Data shown:
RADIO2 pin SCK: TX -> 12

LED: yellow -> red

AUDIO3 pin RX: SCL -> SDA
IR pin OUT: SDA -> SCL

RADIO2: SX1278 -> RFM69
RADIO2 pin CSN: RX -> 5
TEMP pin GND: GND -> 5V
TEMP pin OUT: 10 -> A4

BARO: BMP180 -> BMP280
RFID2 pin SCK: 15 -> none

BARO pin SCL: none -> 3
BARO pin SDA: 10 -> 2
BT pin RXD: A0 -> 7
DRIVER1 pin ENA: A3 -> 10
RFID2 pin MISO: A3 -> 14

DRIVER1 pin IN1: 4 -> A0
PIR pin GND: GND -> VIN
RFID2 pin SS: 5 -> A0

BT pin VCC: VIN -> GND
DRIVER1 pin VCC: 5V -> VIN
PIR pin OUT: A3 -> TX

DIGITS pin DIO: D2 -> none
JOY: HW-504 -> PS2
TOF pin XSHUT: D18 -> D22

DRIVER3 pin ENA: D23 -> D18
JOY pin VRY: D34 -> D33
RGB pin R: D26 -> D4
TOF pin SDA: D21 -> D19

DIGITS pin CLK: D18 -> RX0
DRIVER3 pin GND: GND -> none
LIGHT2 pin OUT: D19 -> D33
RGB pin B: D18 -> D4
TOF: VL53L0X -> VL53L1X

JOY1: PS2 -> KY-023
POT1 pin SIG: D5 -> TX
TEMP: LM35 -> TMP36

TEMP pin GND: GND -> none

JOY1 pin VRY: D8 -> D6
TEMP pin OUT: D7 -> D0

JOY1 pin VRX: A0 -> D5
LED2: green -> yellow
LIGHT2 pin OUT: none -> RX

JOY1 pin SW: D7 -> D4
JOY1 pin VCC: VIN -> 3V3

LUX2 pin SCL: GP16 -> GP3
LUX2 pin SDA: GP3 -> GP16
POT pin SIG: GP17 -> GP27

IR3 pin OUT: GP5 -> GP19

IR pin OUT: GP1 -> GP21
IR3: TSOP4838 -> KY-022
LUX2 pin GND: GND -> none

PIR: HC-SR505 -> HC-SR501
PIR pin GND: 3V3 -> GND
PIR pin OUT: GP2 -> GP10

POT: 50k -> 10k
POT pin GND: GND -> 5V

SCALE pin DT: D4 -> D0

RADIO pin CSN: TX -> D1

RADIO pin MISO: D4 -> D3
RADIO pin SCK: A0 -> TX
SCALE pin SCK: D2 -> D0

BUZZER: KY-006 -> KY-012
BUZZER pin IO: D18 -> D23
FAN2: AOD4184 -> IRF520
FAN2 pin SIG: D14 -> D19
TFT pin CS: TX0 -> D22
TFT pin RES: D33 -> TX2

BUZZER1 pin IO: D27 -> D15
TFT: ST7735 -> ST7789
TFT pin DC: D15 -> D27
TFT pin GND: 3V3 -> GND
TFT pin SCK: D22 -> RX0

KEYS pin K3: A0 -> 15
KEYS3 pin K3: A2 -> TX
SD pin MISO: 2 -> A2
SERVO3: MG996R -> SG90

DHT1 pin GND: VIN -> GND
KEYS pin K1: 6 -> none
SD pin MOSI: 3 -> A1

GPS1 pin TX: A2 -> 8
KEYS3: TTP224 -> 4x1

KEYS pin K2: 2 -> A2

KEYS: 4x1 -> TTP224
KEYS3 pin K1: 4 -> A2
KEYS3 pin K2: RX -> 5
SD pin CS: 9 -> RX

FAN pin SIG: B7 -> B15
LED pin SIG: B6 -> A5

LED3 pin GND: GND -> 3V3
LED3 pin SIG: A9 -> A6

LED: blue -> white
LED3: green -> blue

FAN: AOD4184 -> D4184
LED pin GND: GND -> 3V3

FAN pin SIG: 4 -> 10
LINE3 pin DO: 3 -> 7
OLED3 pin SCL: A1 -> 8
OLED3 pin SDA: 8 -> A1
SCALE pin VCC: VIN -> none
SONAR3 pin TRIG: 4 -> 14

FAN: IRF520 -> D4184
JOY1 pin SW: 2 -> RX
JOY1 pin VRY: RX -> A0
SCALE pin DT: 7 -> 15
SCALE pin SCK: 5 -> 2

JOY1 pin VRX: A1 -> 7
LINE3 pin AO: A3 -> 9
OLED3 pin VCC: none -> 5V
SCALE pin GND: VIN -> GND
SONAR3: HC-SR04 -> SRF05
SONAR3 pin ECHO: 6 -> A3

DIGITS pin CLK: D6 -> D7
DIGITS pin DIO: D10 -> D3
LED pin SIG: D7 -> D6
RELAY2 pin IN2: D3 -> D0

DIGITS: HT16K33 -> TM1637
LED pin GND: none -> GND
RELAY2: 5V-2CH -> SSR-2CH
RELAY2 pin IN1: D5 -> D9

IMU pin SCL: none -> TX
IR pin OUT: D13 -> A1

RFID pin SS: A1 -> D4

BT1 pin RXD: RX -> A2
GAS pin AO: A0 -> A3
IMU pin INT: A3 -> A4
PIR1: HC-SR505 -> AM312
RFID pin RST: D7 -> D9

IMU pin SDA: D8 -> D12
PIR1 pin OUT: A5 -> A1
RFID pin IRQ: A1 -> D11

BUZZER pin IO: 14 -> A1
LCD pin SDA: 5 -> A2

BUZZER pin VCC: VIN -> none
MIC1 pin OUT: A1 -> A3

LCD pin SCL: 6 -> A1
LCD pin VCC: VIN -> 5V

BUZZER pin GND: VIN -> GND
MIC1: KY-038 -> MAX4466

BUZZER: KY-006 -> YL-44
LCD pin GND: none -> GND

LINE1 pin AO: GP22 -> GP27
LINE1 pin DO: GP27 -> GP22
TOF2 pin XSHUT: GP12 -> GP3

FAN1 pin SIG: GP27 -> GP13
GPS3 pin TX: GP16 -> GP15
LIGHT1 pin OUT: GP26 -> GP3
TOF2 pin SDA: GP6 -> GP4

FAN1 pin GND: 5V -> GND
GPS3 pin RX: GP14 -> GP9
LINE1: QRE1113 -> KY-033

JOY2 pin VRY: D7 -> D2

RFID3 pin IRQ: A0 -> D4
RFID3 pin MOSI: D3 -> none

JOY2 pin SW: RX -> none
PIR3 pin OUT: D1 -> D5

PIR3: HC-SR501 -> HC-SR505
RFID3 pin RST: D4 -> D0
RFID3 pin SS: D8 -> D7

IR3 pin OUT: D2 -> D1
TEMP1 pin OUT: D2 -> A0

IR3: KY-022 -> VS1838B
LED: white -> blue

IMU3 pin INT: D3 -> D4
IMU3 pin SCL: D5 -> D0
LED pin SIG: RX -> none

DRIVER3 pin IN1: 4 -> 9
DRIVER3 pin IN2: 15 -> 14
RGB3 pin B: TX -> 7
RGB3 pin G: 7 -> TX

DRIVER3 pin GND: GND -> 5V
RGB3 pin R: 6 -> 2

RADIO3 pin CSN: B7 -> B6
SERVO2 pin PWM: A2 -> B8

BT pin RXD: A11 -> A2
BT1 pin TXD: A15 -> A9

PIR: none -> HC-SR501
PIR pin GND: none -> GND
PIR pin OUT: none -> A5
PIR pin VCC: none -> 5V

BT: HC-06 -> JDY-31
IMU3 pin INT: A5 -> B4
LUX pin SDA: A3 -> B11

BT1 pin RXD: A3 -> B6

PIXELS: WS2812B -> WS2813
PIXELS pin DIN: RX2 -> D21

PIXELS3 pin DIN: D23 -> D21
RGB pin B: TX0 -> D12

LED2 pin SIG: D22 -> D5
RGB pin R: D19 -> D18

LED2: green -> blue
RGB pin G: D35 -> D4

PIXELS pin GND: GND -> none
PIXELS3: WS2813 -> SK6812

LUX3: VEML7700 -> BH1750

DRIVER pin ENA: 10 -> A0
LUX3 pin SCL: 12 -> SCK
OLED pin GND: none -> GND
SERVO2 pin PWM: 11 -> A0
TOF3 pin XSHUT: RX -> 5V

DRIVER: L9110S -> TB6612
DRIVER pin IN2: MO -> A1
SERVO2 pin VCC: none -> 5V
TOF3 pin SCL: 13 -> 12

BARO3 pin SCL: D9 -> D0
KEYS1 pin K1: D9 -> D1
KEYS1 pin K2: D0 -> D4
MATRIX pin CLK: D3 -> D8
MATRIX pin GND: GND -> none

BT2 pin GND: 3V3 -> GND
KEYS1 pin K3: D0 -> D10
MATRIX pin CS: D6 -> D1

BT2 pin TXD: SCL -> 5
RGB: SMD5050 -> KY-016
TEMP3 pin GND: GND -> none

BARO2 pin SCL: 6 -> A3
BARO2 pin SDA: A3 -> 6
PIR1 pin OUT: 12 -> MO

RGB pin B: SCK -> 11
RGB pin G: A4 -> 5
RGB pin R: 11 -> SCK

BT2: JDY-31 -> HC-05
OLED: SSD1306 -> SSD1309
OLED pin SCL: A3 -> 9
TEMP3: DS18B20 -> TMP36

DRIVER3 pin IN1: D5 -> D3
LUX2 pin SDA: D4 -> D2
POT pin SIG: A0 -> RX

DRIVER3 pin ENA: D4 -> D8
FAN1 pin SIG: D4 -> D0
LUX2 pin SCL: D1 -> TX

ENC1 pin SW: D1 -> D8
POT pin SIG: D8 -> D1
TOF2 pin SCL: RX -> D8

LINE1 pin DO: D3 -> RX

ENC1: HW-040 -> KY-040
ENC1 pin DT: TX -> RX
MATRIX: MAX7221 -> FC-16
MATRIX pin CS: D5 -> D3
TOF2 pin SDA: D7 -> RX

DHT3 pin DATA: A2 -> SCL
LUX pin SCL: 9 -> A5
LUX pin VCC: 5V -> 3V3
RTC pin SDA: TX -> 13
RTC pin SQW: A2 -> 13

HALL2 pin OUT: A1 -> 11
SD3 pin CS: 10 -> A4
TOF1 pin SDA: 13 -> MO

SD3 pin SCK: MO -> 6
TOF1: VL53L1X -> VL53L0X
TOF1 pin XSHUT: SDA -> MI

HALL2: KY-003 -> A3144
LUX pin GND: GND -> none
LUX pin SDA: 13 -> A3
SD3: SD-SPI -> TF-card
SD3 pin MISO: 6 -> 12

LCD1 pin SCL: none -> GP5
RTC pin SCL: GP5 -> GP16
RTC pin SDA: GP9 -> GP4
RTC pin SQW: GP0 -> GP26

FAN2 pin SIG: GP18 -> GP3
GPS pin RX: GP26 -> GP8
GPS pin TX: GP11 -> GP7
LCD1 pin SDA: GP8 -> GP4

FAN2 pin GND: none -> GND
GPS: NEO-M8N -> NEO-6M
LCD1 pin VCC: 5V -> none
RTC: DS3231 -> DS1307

Exercise directions: Nothing but the lines above from the one containing "DHT1 pin GND: VIN -> GND" through the one containing "SCALE pin VCC: VIN -> none" should appear in the answer, each repeated exactly.

Response:
DHT1 pin GND: VIN -> GND
KEYS pin K1: 6 -> none
SD pin MOSI: 3 -> A1

GPS1 pin TX: A2 -> 8
KEYS3: TTP224 -> 4x1

KEYS pin K2: 2 -> A2

KEYS: 4x1 -> TTP224
KEYS3 pin K1: 4 -> A2
KEYS3 pin K2: RX -> 5
SD pin CS: 9 -> RX

FAN pin SIG: B7 -> B15
LED pin SIG: B6 -> A5

LED3 pin GND: GND -> 3V3
LED3 pin SIG: A9 -> A6

LED: blue -> white
LED3: green -> blue

FAN: AOD4184 -> D4184
LED pin GND: GND -> 3V3

FAN pin SIG: 4 -> 10
LINE3 pin DO: 3 -> 7
OLED3 pin SCL: A1 -> 8
OLED3 pin SDA: 8 -> A1
SCALE pin VCC: VIN -> none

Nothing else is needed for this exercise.